> _Input records_:
=====

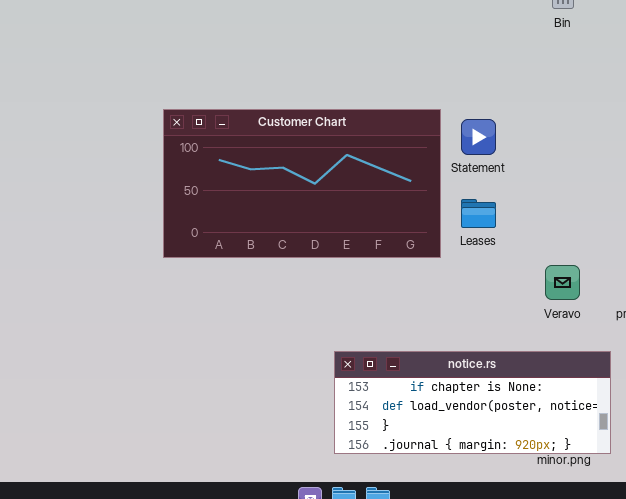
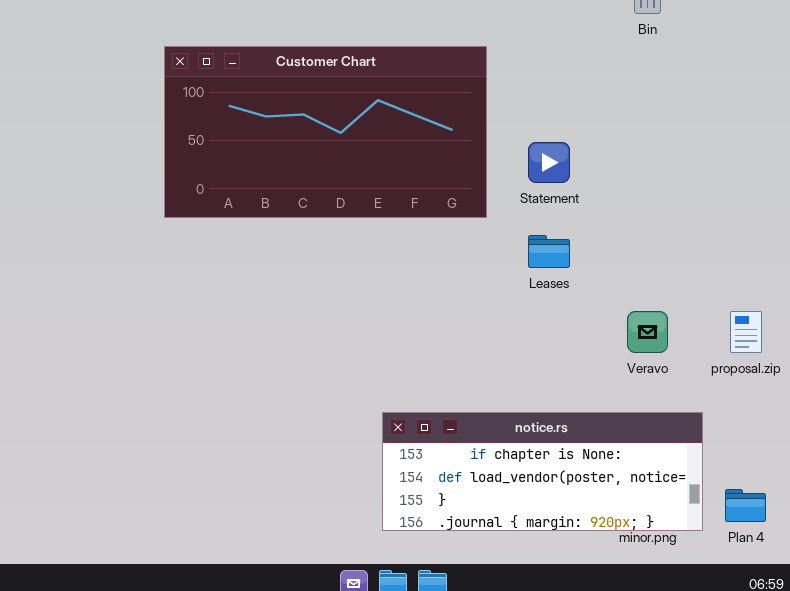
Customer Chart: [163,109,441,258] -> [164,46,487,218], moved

=====

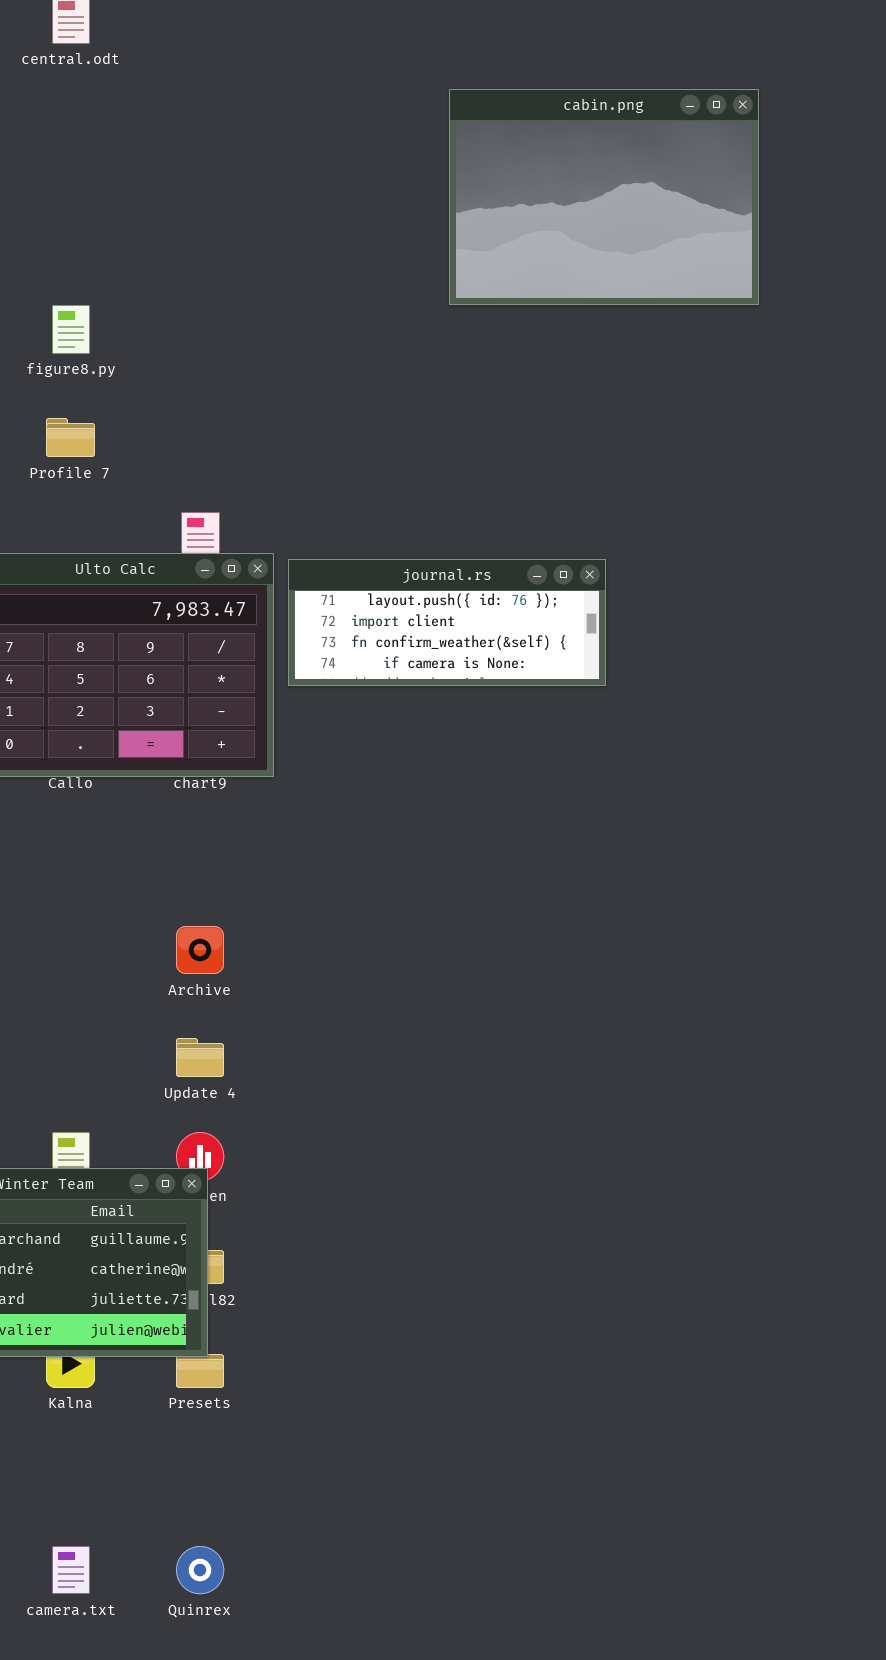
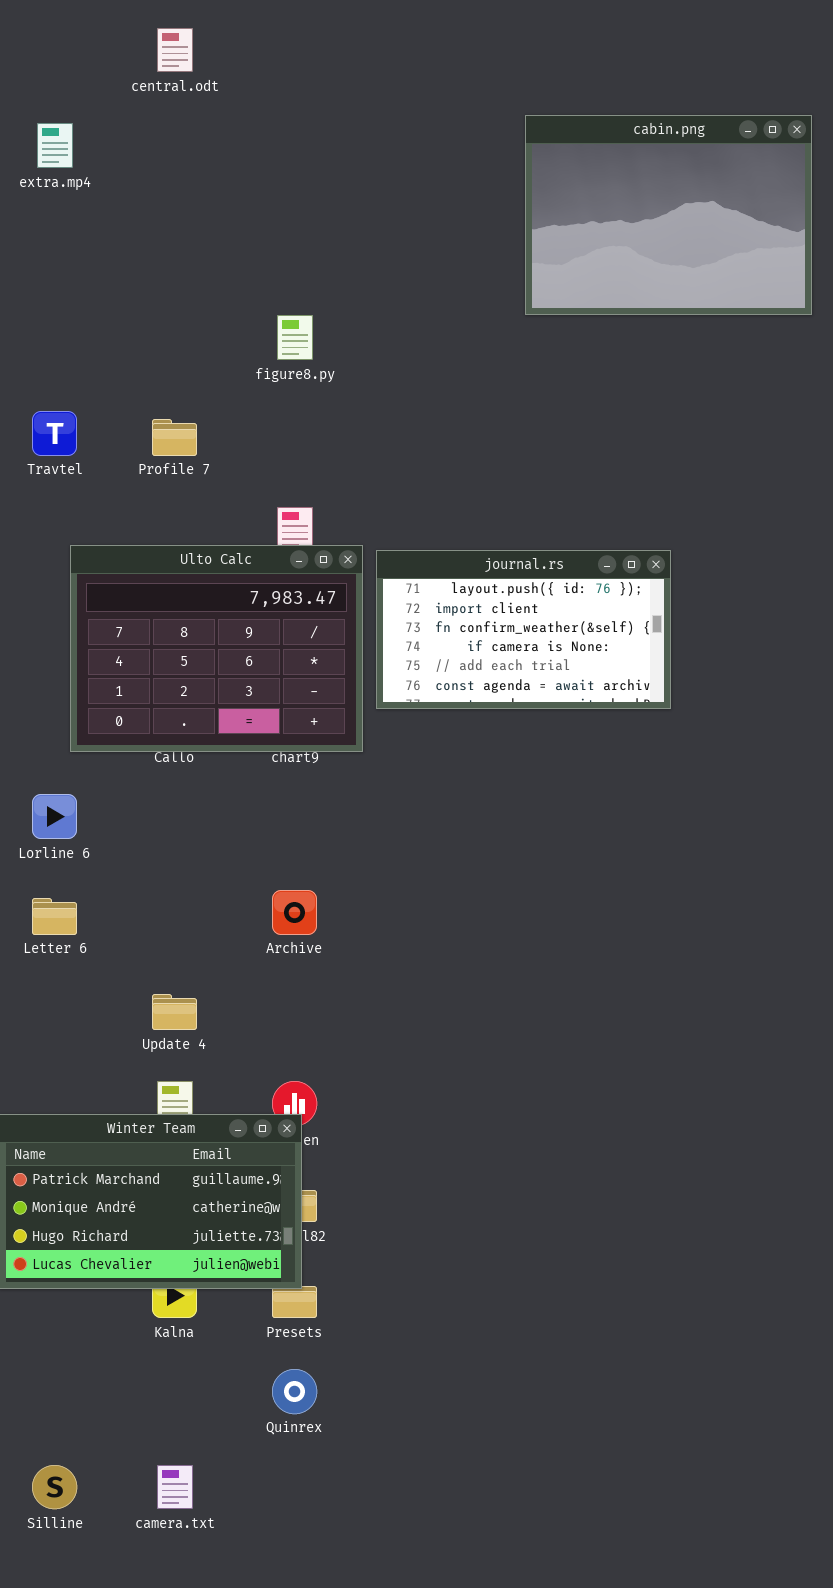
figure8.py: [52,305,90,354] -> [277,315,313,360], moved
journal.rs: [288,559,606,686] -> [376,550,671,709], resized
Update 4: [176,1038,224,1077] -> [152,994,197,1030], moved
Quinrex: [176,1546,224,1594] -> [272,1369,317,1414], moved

=====

> _What to do_: From the line containing "journal.rs: [288,559,606,686] ->" down to the line containing "Quinrex: [176,1546,224,1594] ->" in the material above, reproduce every line exactly, including the two end lines.

> _Result of the exercise_:
journal.rs: [288,559,606,686] -> [376,550,671,709], resized
Update 4: [176,1038,224,1077] -> [152,994,197,1030], moved
Quinrex: [176,1546,224,1594] -> [272,1369,317,1414], moved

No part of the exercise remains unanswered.